Data below:
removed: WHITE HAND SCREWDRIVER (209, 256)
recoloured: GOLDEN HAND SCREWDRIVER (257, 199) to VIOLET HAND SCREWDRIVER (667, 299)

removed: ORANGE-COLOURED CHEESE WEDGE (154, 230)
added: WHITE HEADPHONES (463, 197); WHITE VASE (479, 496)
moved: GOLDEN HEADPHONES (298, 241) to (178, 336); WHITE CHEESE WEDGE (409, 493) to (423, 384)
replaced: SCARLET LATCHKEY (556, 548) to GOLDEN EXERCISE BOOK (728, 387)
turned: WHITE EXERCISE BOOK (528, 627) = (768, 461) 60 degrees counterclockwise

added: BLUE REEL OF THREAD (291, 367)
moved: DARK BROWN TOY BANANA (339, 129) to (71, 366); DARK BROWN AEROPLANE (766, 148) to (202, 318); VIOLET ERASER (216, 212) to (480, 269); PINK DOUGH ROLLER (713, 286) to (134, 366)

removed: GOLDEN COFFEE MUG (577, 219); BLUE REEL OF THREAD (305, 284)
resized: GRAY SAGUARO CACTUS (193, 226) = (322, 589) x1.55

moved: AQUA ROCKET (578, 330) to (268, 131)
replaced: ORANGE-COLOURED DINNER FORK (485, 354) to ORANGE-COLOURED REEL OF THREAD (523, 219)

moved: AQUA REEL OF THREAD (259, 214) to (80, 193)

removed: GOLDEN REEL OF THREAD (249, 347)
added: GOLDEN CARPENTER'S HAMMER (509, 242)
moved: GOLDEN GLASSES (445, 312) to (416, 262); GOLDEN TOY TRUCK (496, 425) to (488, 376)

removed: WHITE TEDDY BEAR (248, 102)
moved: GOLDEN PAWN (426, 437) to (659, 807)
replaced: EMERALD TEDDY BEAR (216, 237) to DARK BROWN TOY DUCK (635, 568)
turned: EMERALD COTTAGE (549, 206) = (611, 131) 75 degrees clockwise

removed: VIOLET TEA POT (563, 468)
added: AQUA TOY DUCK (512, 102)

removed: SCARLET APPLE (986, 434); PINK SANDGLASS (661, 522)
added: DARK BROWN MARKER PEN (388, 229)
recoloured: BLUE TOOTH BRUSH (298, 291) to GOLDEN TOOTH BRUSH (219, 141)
End of Data.
▶ **Task prompt**: The line with "added: BLUE REEL OF THREAD (291, 367)" and every line after it up to the end of the entries: output those exactly, and only those.

▶ **Task result**:
added: BLUE REEL OF THREAD (291, 367)
moved: DARK BROWN TOY BANANA (339, 129) to (71, 366); DARK BROWN AEROPLANE (766, 148) to (202, 318); VIOLET ERASER (216, 212) to (480, 269); PINK DOUGH ROLLER (713, 286) to (134, 366)

removed: GOLDEN COFFEE MUG (577, 219); BLUE REEL OF THREAD (305, 284)
resized: GRAY SAGUARO CACTUS (193, 226) = (322, 589) x1.55

moved: AQUA ROCKET (578, 330) to (268, 131)
replaced: ORANGE-COLOURED DINNER FORK (485, 354) to ORANGE-COLOURED REEL OF THREAD (523, 219)

moved: AQUA REEL OF THREAD (259, 214) to (80, 193)

removed: GOLDEN REEL OF THREAD (249, 347)
added: GOLDEN CARPENTER'S HAMMER (509, 242)
moved: GOLDEN GLASSES (445, 312) to (416, 262); GOLDEN TOY TRUCK (496, 425) to (488, 376)

removed: WHITE TEDDY BEAR (248, 102)
moved: GOLDEN PAWN (426, 437) to (659, 807)
replaced: EMERALD TEDDY BEAR (216, 237) to DARK BROWN TOY DUCK (635, 568)
turned: EMERALD COTTAGE (549, 206) = (611, 131) 75 degrees clockwise

removed: VIOLET TEA POT (563, 468)
added: AQUA TOY DUCK (512, 102)

removed: SCARLET APPLE (986, 434); PINK SANDGLASS (661, 522)
added: DARK BROWN MARKER PEN (388, 229)
recoloured: BLUE TOOTH BRUSH (298, 291) to GOLDEN TOOTH BRUSH (219, 141)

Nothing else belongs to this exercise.